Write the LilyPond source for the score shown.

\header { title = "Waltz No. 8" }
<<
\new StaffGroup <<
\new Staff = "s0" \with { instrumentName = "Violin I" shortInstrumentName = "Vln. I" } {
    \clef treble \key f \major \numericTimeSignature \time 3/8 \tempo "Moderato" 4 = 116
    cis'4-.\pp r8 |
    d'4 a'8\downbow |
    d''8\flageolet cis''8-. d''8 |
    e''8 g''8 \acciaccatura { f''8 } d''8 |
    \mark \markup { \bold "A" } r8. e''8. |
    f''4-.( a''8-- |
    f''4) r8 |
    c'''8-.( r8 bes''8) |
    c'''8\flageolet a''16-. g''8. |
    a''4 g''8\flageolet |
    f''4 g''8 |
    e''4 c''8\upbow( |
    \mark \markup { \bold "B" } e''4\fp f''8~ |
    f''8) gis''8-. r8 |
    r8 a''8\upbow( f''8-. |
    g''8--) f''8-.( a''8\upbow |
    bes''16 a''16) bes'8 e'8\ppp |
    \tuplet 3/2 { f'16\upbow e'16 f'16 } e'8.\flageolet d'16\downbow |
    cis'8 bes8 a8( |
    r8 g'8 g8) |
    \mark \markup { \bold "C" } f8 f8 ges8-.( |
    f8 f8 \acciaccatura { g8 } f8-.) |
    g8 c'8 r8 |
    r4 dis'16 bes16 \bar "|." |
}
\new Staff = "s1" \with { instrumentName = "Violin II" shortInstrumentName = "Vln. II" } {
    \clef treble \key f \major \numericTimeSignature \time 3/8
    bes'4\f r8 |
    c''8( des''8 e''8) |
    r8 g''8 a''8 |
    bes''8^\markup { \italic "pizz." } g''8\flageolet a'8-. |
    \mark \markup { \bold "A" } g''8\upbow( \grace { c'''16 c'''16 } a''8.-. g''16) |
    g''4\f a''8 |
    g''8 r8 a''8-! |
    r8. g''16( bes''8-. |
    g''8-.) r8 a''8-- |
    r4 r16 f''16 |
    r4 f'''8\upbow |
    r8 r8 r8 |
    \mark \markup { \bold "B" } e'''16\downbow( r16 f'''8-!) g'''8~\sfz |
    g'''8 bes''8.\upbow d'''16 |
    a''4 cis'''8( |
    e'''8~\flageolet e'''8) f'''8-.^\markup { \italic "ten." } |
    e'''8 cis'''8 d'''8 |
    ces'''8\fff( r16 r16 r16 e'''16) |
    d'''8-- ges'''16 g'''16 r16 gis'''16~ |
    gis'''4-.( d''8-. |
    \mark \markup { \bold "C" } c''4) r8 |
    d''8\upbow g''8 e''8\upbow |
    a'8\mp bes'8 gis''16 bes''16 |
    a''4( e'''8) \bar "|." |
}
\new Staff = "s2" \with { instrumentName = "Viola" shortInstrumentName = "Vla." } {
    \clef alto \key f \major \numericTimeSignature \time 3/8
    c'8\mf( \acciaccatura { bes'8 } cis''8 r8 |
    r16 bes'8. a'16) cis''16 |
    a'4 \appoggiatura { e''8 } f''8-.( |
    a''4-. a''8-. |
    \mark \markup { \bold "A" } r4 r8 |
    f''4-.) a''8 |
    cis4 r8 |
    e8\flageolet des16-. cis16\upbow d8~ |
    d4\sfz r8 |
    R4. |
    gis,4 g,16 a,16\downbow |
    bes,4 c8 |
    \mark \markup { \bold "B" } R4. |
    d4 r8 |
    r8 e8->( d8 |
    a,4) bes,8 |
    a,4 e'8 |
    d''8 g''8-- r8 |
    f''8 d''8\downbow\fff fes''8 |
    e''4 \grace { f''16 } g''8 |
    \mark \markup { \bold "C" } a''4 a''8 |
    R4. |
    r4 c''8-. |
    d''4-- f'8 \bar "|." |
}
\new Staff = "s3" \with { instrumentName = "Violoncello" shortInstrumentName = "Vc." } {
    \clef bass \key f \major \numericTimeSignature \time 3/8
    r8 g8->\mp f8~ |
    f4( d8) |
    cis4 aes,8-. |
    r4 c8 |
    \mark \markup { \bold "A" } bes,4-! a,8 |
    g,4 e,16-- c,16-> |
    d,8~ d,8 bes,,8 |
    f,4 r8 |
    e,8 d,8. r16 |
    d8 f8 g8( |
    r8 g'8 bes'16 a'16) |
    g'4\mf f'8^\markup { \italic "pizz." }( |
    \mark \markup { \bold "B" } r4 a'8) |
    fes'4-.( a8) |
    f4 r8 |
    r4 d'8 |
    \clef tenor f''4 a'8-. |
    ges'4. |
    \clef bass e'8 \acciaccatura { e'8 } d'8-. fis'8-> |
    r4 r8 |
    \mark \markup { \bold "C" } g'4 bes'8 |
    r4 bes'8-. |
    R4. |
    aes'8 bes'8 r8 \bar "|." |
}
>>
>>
——————————
◆ **TASK REQUIREMENTS**
How many lines in the records above contain the string "downbow"? Reply with the number alone.

◆ **EXPECTED ANSWER**
5